## Exercise requirements
Which lines in the material below contain the string "kern"? Pull out every such line in full.

## Information supplied
--- Start ---
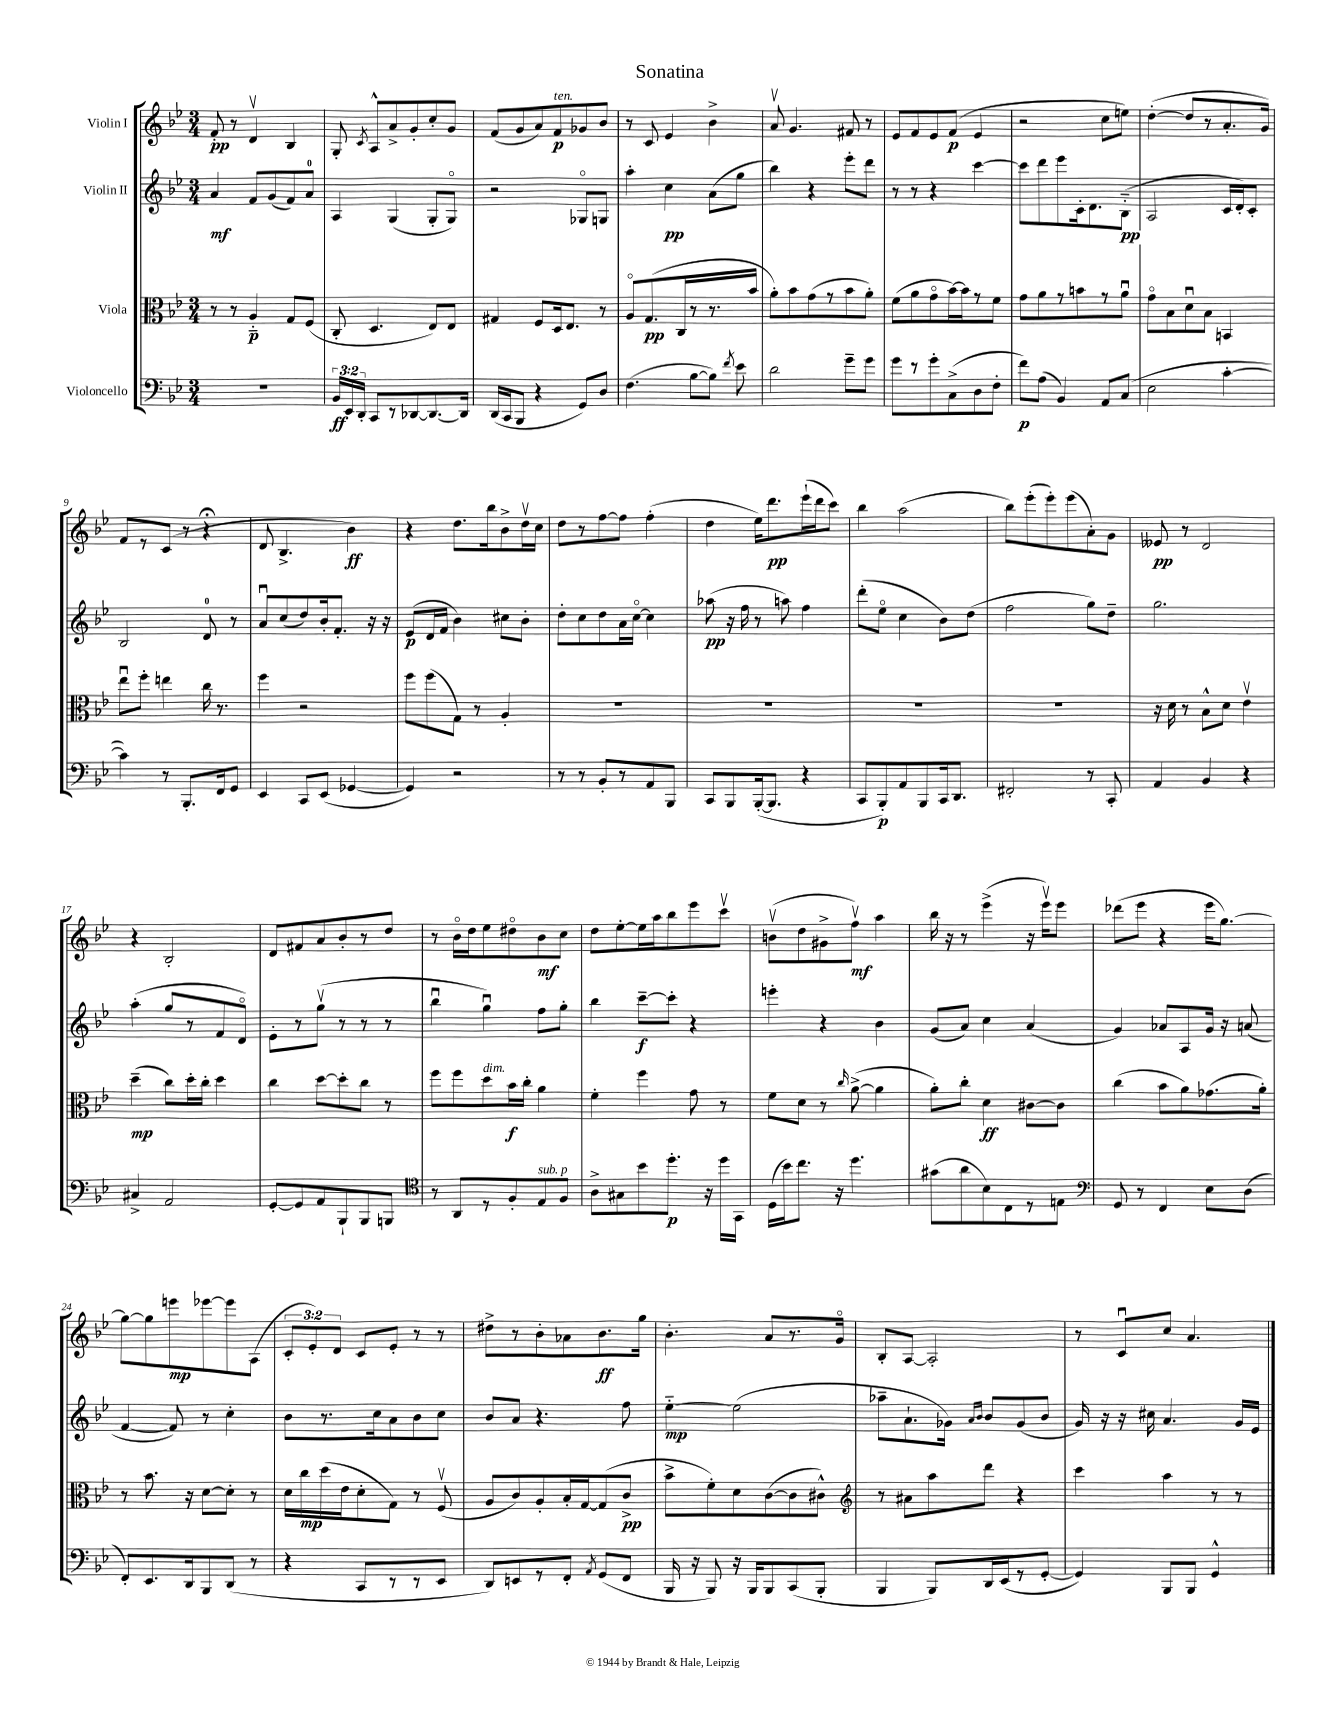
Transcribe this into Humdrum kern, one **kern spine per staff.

**kern	**kern	**kern	**kern
*staff4	*staff3	*staff2	*staff1
*clefF4	*clefC3	*clefG2	*clefG2
*k[b-e-]	*k[b-e-]	*k[b-e-]	*k[b-e-]
*M3/4	*M3/4	*M3/4	*M3/4
2.r	8r	4a	8f'
.	8r	.	8r
.	4A'~	8f	4dv
.	.	(8g	.
.	8G	8f)	4B-
.	(8F	8a	.
=	=	=	=
24BB-	8C'	4A	8G'
24EE-	.	.	.
24DD'	.	.	.
.	.	.	8qc
8CC	4.D	.	8A^^
8r	.	(4G	8a^
[8DD-	.	.	8g'
8.DD-_	8E-)	8G'	8cc'
.	8E-	8Go)	8g
16DD-]	.	.	.
=	=	=	=
(16DD	4G#	2r	(8f
16CC	.	.	.
8BBB-	.	.	8g
4r	8F	.	8a)
.	16D	.	8f
.	8.E-	.	.
8GG)	.	8G-o	8g-
8D	8r	8G	8b-
=	=	=	=
(4.F	8Ao	4aa'	8r
.	(8.G	.	8c
.	.	4cc	4e-
.	16C	.	.
[8B-	8r	.	.
8B-])	8.r	(8a	4b-^
8qf	.	.	.
8e-	.	8gg	.
.	16b-	.	.
=	=	=	=
2d	8a')	4bb-)	8av
.	8b-	.	4.g
.	(8g	4r	.
.	8r	.	.
8g~	8b-	8eee-'	8f#
8g	8a')	8ddd	8r
=	=	=	=
8g	(8f	8r	8e-
8r	8a	8r	8f
8g'	8go	4r	8e-
(8C^	[16b-)	.	(8f
.	16b-]	.	.
8D	8r	[4ccc	4e-
8F'	8f	.	.
=	=	=	=
8f)	8g	8ccc]	2r
(8A	8a	8ddd	.
4BB-)	8r	8eee-	.
.	8b	16c'	.
.	.	8.d	.
8AA	8r	.	8cc
(8C	8au	(8B-'~	8ee)
=	=	=	=
2E-	8go	2A	([4dd'
.	8B-	.	.
.	8du	.	8dd]
.	8B-	.	8r
[4c'	4BB	16c	8.a'
.	.	16d')	.
.	.	8c'	.
.	.	.	16g)
=	=	=	=
4c])	8ee-u	2B-	8f
.	8ff'	.	8r
8r	4ee	.	(8c
8.BBB-'	.	.	8r
.	16cc	8d	4r;
16FF	8.r	.	.
8GG	.	8r	.
=	=	=	=
4EE-	4ff	8au	8d
.	.	(8cc	4.B-^
8CC	2r	8dd)	.
(8EE-	.	16b-'	.
.	.	8.f'	.
[4GG-	.	.	4b-)
.	.	16r	.
.	.	16r	.
=	=	=	=
4GG-])	8ff	(8e-	4r
.	(8ff	16d	.
.	.	16f	.
2r	8G)	4b-)	8.dd
.	8r	.	.
.	.	.	16bb-
.	4A'	8cc#	8b-^
.	.	8b-'	16ddv
.	.	.	16cc
=	=	=	=
8r	2.r	8dd'	8dd
8r	.	8cc	8r
8BB-'	.	8dd	[8ff
8r	.	16a	8ff]
.	.	[16cco	.
8AA	.	4cc]	(4ff'
8BBB-	.	.	.
=	=	=	=
8CC	2.r	(8aa-	4dd
8BBB-	.	16r	.
.	.	16ff	.
([16BBB-'	.	8r	16ee-)
8.BBB-]	.	.	8.ddd
.	.	8aa)	.
4r	.	4ff	(16eee-`
.	.	.	16ddd
.	.	.	8ccc)
=	=	=	=
8CC	2.r	(8ddd'	4bb-
8BBB-')	.	8ee-o	.
8AA	.	4cc	(2aa
8BBB-	.	.	.
16CC	.	8b-)	.
8.DD	.	.	.
.	.	(8dd	.
=	=	=	=
2FF#'	2.r	2ff	8bb-)
.	.	.	(8eee-'
.	.	.	8eee-')
.	.	.	(8eee-
8r	.	8gg)	8a')
8CC'	.	8dd~	8g
=	=	=	=
4AA	16r	2.gg	8e--
.	16d	.	.
.	8r	.	8r
4BB-	8B-^^	.	2d
.	8d	.	.
4r	4e-v	.	.
=	=	=	=
4C#^	(4dd~	(4aa'	4r
2AA	8cc)	8gg	2B-'
.	16dd'	8r	.
.	16cc'	.	.
.	4dd	8f	.
.	.	8do)	.
=	=	=	=
[8GG'	4cc	8e-'	8d
8GG]	.	8r	8f#
8AA	[8dd	(8ggv	8a
8BBB-`	8dd']	8r	8b-'
8BBB-	8cc	8r	8r
8BBB	8r	8r	8dd
=	=	=	=
*clefC4	*	*	*
8r	8ff	4bb-u	8r
8AA	8ff	.	16b-o
.	.	.	16dd
8r	8dd	4ggu)	8ee-
8F'	16b-	.	8dd#o
.	16cc'	.	.
8E-	4a	8ff	8b-
8F	.	8gg'	8cc
=	=	=	=
8A^	4f'	4bb-	8dd
8G#	.	.	[8ee-'
8b-	4ff	[8ccc~	16ee-]
.	.	.	16aa
8.dd'	.	8ccc']	8bb-
.	8g	4r	8eee-
16r	.	.	.
16dd	8r	.	8cccv
16GG	.	.	.
=	=	=	=
(16D	8f	4eee'	(8bv
16b-)	.	.	.
8.cc	8d	.	8dd
.	8r	4r	8g#^
16r	.	.	.
.	16qqcc	.	.
4.dd	([8a^	.	8ffv)
.	4a]	4b-	4aa
=	=	=	=
(8g#	8a')	(8g	16bb-
.	.	.	16r
8a	8cc'	8a)	8r
8B-)	4d	4cc	(4eee-^
8C	.	.	.
8r	[8c#	(4a	16r
.	.	.	16eee-v)
8E	8c#]	.	8eee-
=	=	=	=
*clefF4	*	*	*
8GG	(4cc	4g)	(8ddd-
8r	.	.	8eee-
4FF	8b-	8a-	4r
.	8a)	8A	.
8E-	(8.g-	16g	16eee-
.	.	16r	[8.gg)
(8D	.	(8a	.
.	16a')	.	.
=	=	=	=
8FF')	8r	[4f	8gg_
8.EE-	8.b-	.	8gg]
.	.	8f])	8eee
16DD	16r	.	.
8BBB-	[8d	8r	[8eee-
(8DD	8d']	4cc'	8eee-]
8r	8r	.	(8A
=	=	=	=
4r	16d	8b-	12c'
.	16cc	.	.
.	.	.	12e-')
.	(16dd	8.r	.
.	.	.	12d
.	16e-	.	.
8CC	8d'	.	8c
.	.	16cc	.
8r	8G)	8a	8e-'
8r	8r	8b-	8r
8EE-	(8Fv	8cc	8r
=	=	=	=
8DD)	8A	8b-	8dd#^
8EE	8c)	8a	8r
8r	8A'	4.r	8b-'
8FF'	16B-'	.	8a-
.	[16G	.	.
8qAA	.	.	.
(8GG	(8G]	.	8.b-
8FF	8c^	8ff	.
.	.	.	16gg
=	=	=	=
16BBB-	8b-^	[4ee-'~	4.b-'
16r	.	.	.
8BBB-)	8f')	.	.
16r	8d	(2ee-]	.
16BBB-	.	.	.
8BBB-	([8c	.	8a
(8CC	8c]	.	8.r
8BBB-'	8c#^^)	.	.
.	.	.	16go
=	=	=	=
*	*clefG2	*	*
4BBB-	8r	8aa-~	8B-'
.	8a#	8.a`	[8A
8BBB-)	8aa	.	2A']
.	.	16g-)	.
.	.	16qqa	.
.	.	16qqb-	.
16DD	8ddd	8b-	.
(16EE-	.	.	.
8r	4r	(8g-	.
[8GG'	.	8b-	.
=	=	=	=
4GG])	4ccc	16g)	8r
.	.	16r	.
.	.	16r	8cu
.	.	16cc#	.
8BBB-	4aa	4.a	8cc
8BBB-	.	.	4.a
4GG^^	8r	.	.
.	8r	16g	.
.	.	16e-	.
==	==	==	==
*-	*-	*-	*-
--- End ---
## Reply
Transcribe this into Humdrum kern, one **kern spine per staff.
**kern	**kern	**kern	**kern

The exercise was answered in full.